==== Available data
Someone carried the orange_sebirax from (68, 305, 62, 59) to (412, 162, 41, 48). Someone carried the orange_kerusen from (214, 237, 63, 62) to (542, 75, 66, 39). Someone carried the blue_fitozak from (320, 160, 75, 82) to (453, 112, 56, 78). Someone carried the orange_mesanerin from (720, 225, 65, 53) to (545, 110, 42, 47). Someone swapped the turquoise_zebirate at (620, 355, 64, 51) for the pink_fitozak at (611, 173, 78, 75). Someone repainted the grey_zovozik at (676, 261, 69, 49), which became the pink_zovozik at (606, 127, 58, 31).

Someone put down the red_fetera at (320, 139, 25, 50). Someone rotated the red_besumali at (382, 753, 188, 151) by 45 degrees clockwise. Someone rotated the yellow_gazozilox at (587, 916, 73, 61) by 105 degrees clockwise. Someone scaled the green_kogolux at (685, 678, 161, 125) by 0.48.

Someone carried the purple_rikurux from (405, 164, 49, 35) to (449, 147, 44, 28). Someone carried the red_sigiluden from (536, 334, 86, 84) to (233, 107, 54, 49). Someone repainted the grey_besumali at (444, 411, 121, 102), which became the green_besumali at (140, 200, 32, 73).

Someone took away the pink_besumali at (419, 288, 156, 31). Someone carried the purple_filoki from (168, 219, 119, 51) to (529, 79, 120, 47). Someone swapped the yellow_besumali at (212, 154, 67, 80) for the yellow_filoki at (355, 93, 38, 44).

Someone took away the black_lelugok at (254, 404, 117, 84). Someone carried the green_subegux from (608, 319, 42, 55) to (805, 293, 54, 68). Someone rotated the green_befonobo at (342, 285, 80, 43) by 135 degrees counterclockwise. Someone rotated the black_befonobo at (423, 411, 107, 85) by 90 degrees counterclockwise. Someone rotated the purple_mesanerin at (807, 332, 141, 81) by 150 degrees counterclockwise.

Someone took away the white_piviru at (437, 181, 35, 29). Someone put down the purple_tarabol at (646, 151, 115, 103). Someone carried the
========
» **What you have to do**
I would like you to return every entry exactly, with nothing changed.

» **Response to this task**
Someone carried the orange_sebirax from (68, 305, 62, 59) to (412, 162, 41, 48). Someone carried the orange_kerusen from (214, 237, 63, 62) to (542, 75, 66, 39). Someone carried the blue_fitozak from (320, 160, 75, 82) to (453, 112, 56, 78). Someone carried the orange_mesanerin from (720, 225, 65, 53) to (545, 110, 42, 47). Someone swapped the turquoise_zebirate at (620, 355, 64, 51) for the pink_fitozak at (611, 173, 78, 75). Someone repainted the grey_zovozik at (676, 261, 69, 49), which became the pink_zovozik at (606, 127, 58, 31).

Someone put down the red_fetera at (320, 139, 25, 50). Someone rotated the red_besumali at (382, 753, 188, 151) by 45 degrees clockwise. Someone rotated the yellow_gazozilox at (587, 916, 73, 61) by 105 degrees clockwise. Someone scaled the green_kogolux at (685, 678, 161, 125) by 0.48.

Someone carried the purple_rikurux from (405, 164, 49, 35) to (449, 147, 44, 28). Someone carried the red_sigiluden from (536, 334, 86, 84) to (233, 107, 54, 49). Someone repainted the grey_besumali at (444, 411, 121, 102), which became the green_besumali at (140, 200, 32, 73).

Someone took away the pink_besumali at (419, 288, 156, 31). Someone carried the purple_filoki from (168, 219, 119, 51) to (529, 79, 120, 47). Someone swapped the yellow_besumali at (212, 154, 67, 80) for the yellow_filoki at (355, 93, 38, 44).

Someone took away the black_lelugok at (254, 404, 117, 84). Someone carried the green_subegux from (608, 319, 42, 55) to (805, 293, 54, 68). Someone rotated the green_befonobo at (342, 285, 80, 43) by 135 degrees counterclockwise. Someone rotated the black_befonobo at (423, 411, 107, 85) by 90 degrees counterclockwise. Someone rotated the purple_mesanerin at (807, 332, 141, 81) by 150 degrees counterclockwise.

Someone took away the white_piviru at (437, 181, 35, 29). Someone put down the purple_tarabol at (646, 151, 115, 103). Someone carried the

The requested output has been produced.